:: Extracted data ::

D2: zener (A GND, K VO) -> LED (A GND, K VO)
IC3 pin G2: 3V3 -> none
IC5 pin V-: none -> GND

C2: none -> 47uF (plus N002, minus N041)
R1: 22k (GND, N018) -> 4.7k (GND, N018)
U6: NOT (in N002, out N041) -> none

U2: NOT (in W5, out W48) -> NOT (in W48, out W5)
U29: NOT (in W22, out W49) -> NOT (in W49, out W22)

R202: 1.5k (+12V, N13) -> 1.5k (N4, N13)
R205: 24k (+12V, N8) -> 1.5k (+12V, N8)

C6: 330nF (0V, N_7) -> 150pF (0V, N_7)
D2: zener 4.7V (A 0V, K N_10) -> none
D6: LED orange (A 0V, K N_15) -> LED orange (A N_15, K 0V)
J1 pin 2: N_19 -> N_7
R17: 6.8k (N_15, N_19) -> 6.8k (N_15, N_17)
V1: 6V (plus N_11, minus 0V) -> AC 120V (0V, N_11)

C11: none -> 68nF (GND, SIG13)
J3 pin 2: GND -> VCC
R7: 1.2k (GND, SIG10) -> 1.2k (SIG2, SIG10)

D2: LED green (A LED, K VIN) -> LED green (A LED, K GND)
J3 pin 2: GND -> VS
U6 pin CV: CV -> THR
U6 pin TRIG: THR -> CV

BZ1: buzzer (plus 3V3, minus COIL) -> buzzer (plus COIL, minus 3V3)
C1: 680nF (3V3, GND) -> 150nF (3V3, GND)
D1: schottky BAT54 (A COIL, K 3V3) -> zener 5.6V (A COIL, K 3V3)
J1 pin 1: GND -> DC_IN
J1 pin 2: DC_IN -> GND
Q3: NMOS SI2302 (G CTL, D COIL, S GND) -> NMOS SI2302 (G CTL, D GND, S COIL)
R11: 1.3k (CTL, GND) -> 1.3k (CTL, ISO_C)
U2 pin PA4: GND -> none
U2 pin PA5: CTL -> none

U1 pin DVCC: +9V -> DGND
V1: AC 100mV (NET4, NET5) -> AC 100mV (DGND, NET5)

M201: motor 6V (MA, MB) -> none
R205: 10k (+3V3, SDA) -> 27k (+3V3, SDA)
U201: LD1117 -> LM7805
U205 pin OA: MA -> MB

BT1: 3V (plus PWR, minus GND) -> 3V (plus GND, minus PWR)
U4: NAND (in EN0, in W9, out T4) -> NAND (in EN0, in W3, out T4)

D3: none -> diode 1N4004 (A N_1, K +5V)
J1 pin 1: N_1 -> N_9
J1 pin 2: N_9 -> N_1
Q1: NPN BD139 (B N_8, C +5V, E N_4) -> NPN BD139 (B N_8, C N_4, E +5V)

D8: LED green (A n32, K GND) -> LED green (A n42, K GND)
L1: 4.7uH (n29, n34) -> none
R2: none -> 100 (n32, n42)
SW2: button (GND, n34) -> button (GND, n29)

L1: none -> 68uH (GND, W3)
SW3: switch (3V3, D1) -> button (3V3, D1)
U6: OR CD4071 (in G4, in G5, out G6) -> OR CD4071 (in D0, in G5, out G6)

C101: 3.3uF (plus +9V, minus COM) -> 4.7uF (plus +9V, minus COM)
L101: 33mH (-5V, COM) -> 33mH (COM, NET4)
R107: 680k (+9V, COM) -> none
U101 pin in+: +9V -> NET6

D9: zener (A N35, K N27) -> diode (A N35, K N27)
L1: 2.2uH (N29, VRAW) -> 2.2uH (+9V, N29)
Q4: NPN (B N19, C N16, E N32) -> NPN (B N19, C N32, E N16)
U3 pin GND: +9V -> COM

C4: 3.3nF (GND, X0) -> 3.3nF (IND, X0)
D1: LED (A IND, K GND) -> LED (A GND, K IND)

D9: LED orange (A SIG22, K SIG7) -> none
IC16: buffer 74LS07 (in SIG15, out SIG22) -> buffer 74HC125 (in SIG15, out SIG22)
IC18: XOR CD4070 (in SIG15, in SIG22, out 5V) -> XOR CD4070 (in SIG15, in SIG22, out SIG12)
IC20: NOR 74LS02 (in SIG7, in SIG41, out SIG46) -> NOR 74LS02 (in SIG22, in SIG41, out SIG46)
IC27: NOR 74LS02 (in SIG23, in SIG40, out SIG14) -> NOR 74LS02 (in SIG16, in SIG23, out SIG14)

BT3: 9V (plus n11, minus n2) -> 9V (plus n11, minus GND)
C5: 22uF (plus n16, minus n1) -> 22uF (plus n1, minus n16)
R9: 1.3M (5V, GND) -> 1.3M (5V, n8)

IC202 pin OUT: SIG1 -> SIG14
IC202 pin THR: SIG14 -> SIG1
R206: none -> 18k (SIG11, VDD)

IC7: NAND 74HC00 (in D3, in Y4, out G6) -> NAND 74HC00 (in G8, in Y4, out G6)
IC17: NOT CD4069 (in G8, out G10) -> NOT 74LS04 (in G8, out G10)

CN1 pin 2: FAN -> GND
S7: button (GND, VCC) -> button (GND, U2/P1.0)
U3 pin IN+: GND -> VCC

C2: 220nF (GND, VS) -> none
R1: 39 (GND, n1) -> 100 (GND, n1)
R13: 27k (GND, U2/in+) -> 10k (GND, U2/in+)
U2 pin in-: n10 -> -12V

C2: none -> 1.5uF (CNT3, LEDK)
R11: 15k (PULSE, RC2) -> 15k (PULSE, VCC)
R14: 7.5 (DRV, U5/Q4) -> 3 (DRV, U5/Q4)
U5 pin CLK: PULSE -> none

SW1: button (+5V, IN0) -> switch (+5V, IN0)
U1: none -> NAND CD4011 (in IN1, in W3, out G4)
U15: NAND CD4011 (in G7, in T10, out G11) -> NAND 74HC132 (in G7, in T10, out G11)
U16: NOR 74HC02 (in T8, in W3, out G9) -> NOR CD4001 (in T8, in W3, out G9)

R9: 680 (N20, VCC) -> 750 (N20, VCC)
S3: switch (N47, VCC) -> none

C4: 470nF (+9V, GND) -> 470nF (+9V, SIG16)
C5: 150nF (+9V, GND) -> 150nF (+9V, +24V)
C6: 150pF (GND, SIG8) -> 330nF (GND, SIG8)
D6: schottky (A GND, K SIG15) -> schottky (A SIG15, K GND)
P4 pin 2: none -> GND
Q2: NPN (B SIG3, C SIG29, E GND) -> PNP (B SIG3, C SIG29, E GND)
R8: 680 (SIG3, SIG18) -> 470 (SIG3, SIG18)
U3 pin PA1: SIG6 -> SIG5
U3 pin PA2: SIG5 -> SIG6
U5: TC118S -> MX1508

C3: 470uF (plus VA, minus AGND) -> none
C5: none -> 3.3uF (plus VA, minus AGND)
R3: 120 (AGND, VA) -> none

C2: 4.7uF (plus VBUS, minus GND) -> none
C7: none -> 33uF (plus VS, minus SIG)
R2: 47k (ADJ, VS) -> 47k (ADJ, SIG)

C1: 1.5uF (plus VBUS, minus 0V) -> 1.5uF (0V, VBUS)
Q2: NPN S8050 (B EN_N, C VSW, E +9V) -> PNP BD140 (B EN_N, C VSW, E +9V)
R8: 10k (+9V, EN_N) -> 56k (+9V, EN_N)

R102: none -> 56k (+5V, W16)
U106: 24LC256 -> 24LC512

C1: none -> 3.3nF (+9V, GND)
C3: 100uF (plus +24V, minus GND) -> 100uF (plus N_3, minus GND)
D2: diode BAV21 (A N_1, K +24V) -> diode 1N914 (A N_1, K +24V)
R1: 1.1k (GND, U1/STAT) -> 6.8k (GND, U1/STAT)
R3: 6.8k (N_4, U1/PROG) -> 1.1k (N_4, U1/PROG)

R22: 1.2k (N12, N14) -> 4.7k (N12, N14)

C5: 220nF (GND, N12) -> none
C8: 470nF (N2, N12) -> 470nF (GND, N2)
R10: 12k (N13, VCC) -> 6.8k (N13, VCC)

:::

▶ What to produce
Output only the lines from the top of the entries through the one holding "C1: 680nF (3V3, GND) -> 150nF (3V3, GND)", copied exactly.

▶ Response to the exercise
D2: zener (A GND, K VO) -> LED (A GND, K VO)
IC3 pin G2: 3V3 -> none
IC5 pin V-: none -> GND

C2: none -> 47uF (plus N002, minus N041)
R1: 22k (GND, N018) -> 4.7k (GND, N018)
U6: NOT (in N002, out N041) -> none

U2: NOT (in W5, out W48) -> NOT (in W48, out W5)
U29: NOT (in W22, out W49) -> NOT (in W49, out W22)

R202: 1.5k (+12V, N13) -> 1.5k (N4, N13)
R205: 24k (+12V, N8) -> 1.5k (+12V, N8)

C6: 330nF (0V, N_7) -> 150pF (0V, N_7)
D2: zener 4.7V (A 0V, K N_10) -> none
D6: LED orange (A 0V, K N_15) -> LED orange (A N_15, K 0V)
J1 pin 2: N_19 -> N_7
R17: 6.8k (N_15, N_19) -> 6.8k (N_15, N_17)
V1: 6V (plus N_11, minus 0V) -> AC 120V (0V, N_11)

C11: none -> 68nF (GND, SIG13)
J3 pin 2: GND -> VCC
R7: 1.2k (GND, SIG10) -> 1.2k (SIG2, SIG10)

D2: LED green (A LED, K VIN) -> LED green (A LED, K GND)
J3 pin 2: GND -> VS
U6 pin CV: CV -> THR
U6 pin TRIG: THR -> CV

BZ1: buzzer (plus 3V3, minus COIL) -> buzzer (plus COIL, minus 3V3)
C1: 680nF (3V3, GND) -> 150nF (3V3, GND)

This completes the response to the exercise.